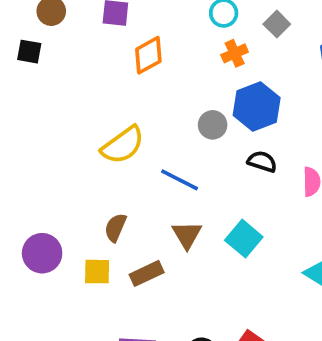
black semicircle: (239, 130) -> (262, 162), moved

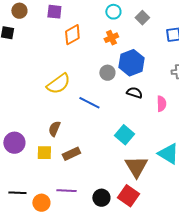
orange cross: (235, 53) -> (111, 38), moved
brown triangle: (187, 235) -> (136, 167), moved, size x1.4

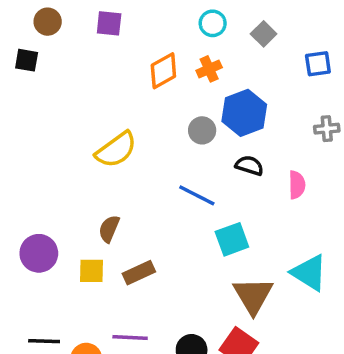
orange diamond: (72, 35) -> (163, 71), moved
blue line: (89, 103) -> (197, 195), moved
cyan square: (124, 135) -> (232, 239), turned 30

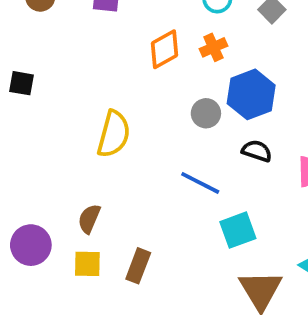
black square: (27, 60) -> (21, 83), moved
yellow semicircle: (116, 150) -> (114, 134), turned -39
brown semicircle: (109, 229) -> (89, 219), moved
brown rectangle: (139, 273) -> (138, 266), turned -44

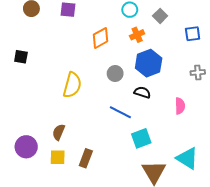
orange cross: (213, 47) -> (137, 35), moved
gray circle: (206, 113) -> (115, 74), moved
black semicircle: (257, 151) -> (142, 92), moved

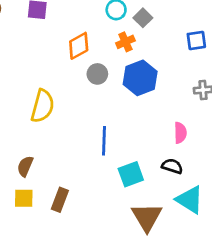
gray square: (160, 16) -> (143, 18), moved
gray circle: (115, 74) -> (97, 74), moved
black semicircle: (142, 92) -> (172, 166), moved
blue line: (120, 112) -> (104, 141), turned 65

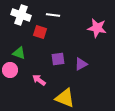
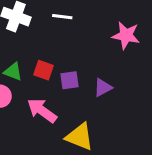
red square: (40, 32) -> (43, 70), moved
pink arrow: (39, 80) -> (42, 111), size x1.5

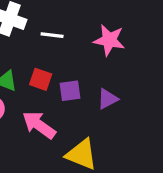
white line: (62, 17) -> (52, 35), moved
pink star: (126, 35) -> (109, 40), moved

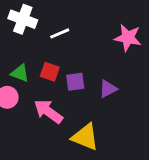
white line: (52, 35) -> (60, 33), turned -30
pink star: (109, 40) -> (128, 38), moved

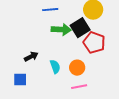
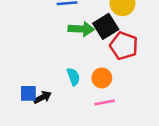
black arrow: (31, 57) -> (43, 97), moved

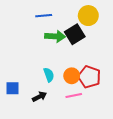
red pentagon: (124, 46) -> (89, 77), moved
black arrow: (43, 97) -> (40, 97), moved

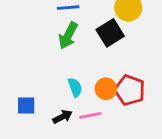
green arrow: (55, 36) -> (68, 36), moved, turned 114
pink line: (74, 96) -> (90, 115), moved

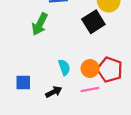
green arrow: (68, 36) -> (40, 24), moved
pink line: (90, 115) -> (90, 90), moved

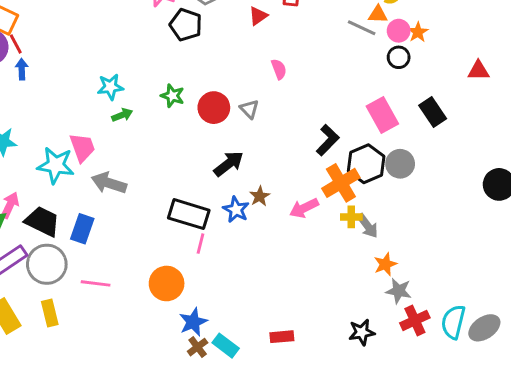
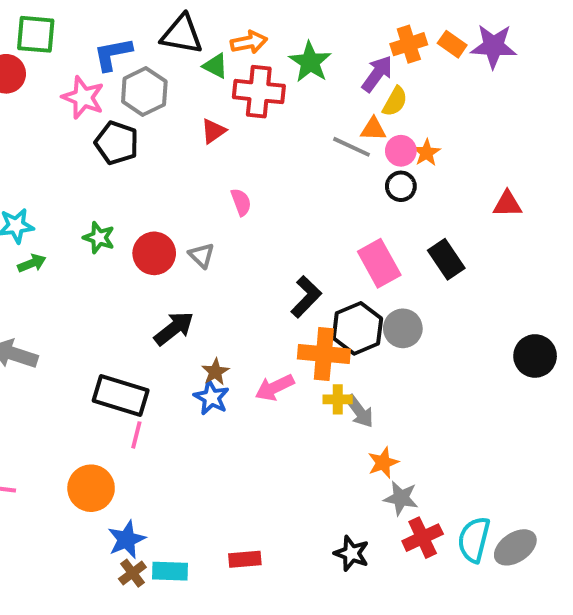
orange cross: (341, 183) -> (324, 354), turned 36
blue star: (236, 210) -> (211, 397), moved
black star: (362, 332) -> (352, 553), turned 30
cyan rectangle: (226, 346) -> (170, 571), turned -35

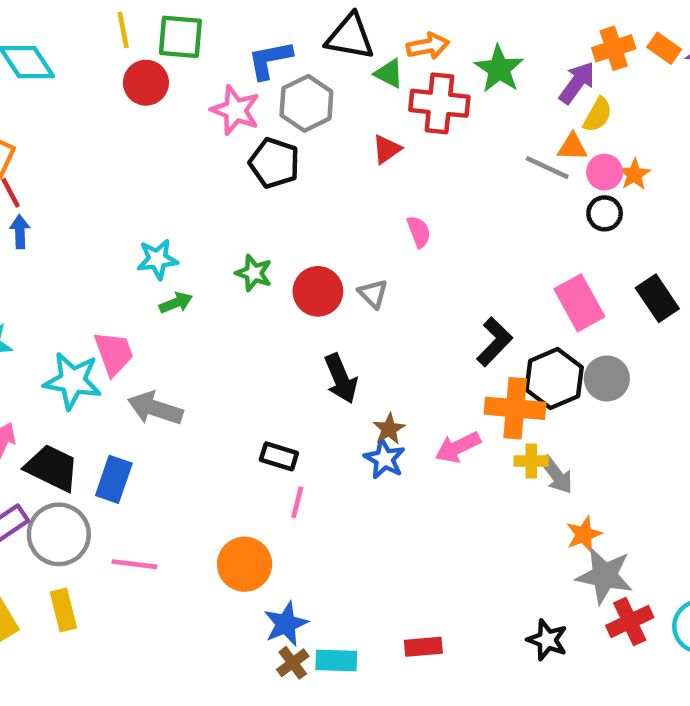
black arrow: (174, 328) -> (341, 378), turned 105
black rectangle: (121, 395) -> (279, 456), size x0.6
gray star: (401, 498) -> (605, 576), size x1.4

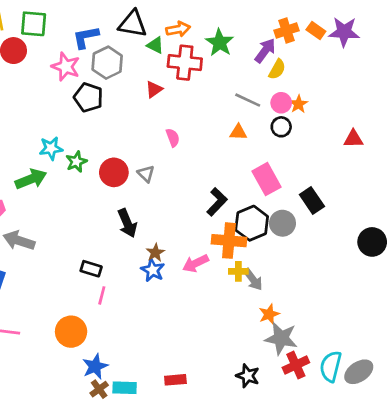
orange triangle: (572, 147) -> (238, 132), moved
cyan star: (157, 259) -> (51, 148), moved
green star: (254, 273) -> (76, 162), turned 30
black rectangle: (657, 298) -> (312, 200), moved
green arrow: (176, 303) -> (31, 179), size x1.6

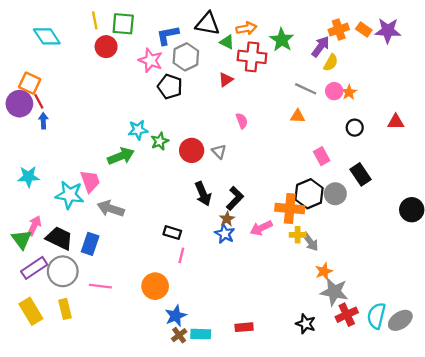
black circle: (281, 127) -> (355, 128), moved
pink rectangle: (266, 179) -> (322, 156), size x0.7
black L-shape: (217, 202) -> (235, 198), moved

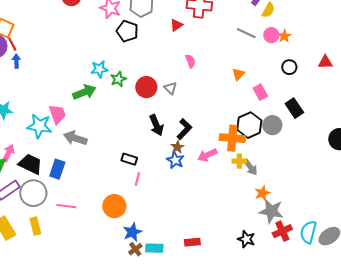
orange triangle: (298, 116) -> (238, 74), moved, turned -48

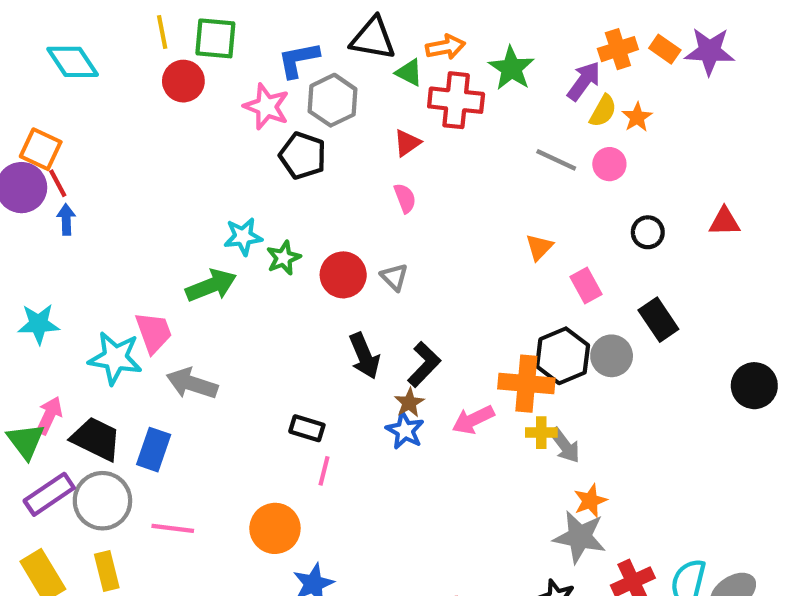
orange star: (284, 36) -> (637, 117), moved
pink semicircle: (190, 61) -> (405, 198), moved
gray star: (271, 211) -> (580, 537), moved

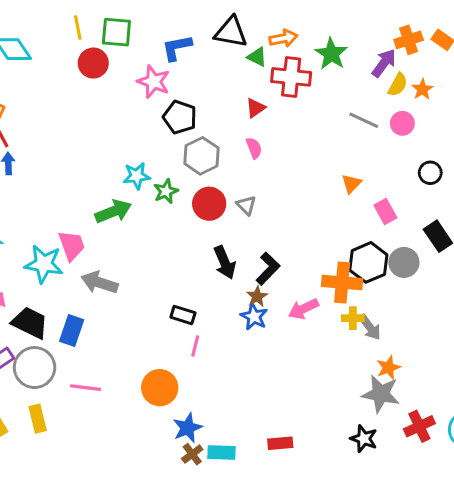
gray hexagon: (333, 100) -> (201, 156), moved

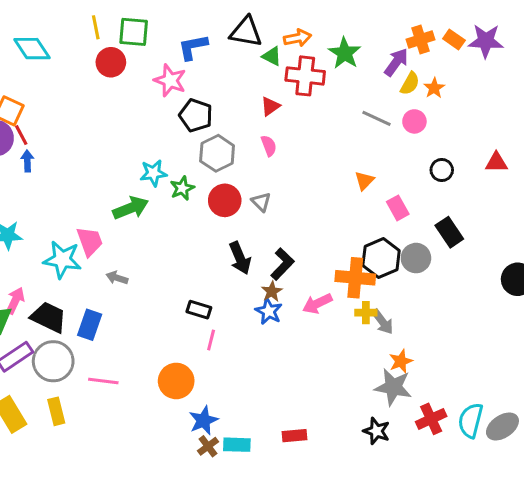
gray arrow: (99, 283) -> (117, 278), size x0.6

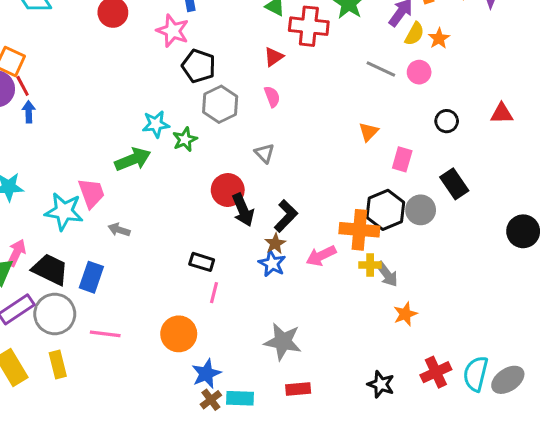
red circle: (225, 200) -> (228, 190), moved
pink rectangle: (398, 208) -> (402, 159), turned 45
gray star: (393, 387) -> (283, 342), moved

◆ ◆ ◆ ◆ ◆

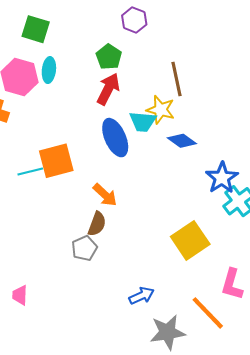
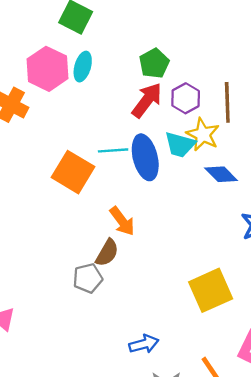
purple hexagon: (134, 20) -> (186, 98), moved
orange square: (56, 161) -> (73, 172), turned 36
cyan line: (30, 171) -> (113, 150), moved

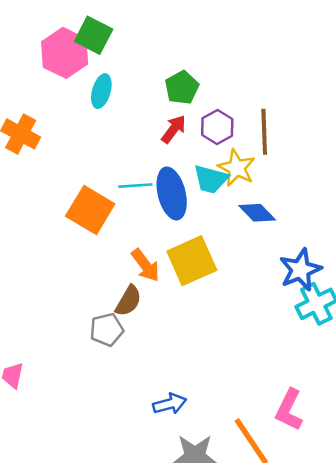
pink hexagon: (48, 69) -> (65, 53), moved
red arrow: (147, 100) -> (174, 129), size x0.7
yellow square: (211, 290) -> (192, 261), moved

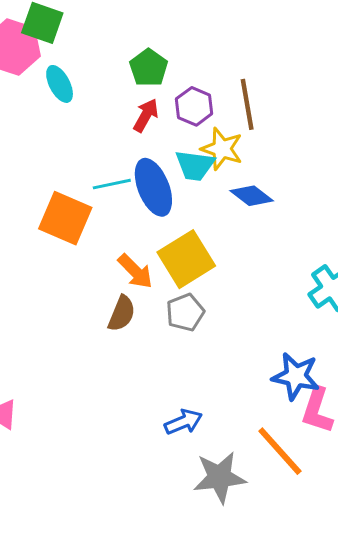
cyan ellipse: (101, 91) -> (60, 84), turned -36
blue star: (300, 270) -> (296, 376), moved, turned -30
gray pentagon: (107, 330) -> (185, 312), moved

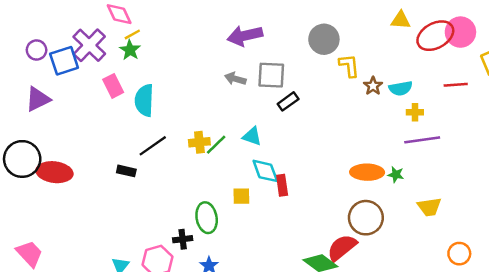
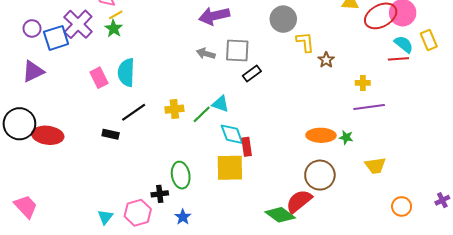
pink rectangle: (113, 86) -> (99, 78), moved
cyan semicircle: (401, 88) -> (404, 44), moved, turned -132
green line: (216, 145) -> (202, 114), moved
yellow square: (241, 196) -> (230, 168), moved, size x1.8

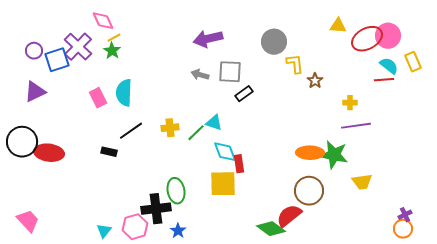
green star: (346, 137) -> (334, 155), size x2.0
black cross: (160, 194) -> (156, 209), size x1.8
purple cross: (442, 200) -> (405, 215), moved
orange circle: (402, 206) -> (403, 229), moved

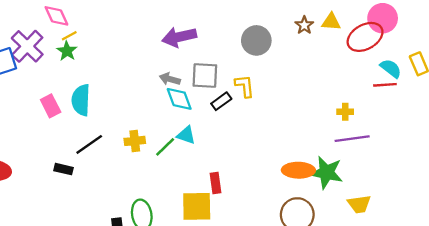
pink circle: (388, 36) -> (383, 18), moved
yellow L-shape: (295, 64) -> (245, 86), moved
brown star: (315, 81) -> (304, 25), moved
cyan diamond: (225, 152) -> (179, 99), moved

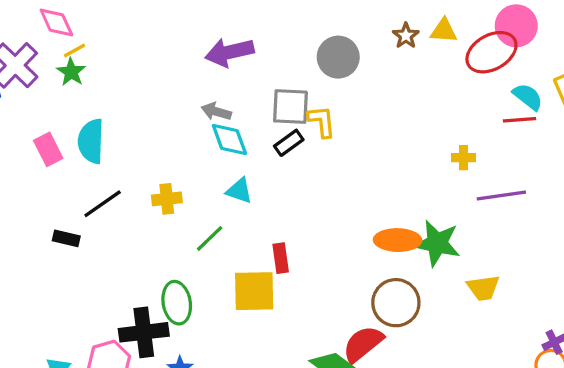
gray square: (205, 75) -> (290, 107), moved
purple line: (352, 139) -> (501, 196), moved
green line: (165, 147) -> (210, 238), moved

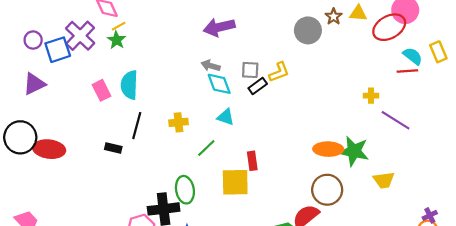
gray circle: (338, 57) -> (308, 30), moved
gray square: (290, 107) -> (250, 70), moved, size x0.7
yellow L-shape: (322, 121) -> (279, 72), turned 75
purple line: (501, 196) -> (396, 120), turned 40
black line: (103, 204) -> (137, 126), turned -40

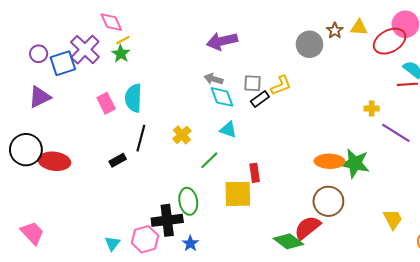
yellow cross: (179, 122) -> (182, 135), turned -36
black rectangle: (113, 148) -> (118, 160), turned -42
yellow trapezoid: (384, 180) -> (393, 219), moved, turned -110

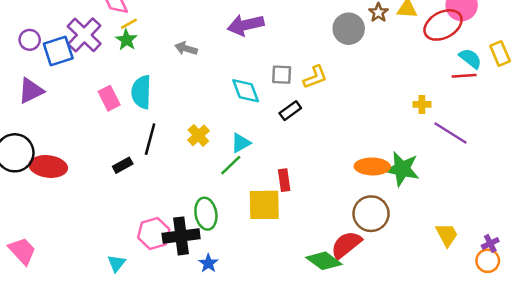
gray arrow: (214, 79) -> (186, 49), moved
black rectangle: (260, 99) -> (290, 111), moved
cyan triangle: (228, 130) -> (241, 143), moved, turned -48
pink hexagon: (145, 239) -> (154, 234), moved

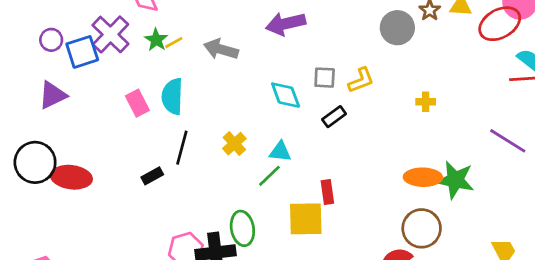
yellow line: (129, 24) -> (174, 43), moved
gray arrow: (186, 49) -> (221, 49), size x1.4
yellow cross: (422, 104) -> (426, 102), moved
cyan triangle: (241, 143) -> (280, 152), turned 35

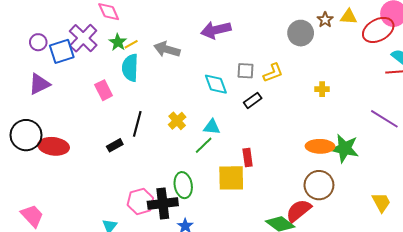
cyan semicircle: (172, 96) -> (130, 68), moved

◆ ◆ ◆ ◆ ◆

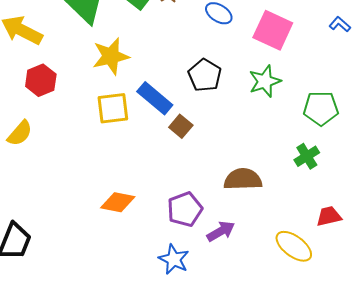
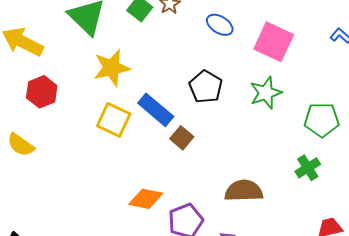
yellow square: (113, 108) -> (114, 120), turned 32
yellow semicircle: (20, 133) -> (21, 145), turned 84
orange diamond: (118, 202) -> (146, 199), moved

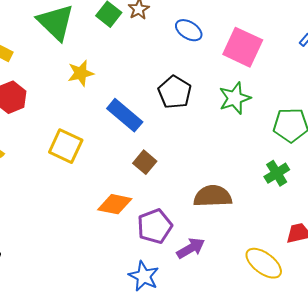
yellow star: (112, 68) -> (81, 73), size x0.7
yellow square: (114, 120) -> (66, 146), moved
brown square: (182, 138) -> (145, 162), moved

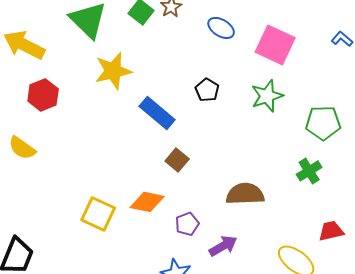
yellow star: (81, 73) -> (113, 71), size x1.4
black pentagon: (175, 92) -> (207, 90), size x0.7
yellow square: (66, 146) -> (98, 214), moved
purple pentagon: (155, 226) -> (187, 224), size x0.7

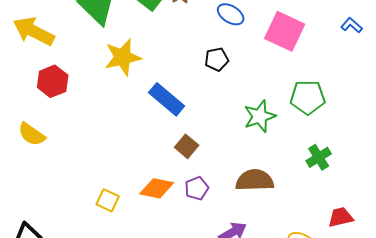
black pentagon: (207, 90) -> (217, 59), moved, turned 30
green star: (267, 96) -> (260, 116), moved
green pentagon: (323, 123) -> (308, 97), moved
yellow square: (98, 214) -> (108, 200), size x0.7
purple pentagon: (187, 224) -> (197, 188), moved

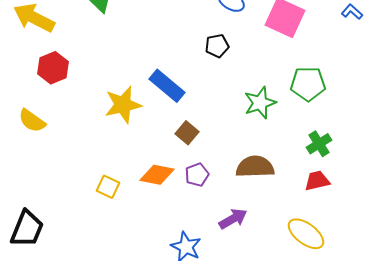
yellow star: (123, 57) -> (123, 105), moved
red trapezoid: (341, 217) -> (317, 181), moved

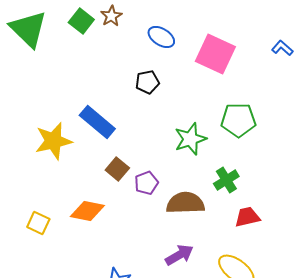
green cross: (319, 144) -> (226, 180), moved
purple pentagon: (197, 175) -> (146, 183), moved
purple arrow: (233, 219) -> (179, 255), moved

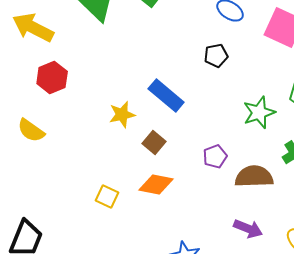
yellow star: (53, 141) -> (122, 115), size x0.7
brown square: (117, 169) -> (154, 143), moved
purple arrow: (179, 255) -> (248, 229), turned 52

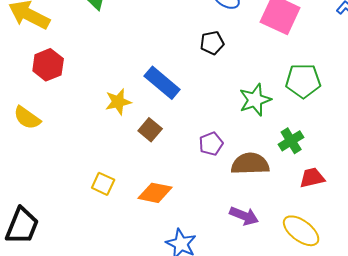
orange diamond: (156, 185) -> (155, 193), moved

◆ ◆ ◆ ◆ ◆

INSTRUCTIONS FOR THE TASK: Go through the records above and return each line in which the word "orange" occurs.

REPLY TO THE EXERCISE:
orange cross: (235, 53) -> (111, 38), moved
orange diamond: (72, 35) -> (163, 71), moved
orange cross: (213, 47) -> (137, 35), moved
orange cross: (341, 183) -> (324, 354), turned 36
orange triangle: (572, 147) -> (238, 132), moved
orange triangle: (298, 116) -> (238, 74), moved, turned -48
orange star: (284, 36) -> (637, 117), moved
orange square: (56, 161) -> (73, 172), turned 36
orange circle: (402, 206) -> (403, 229), moved
orange diamond: (118, 202) -> (146, 199), moved
orange diamond: (156, 185) -> (155, 193), moved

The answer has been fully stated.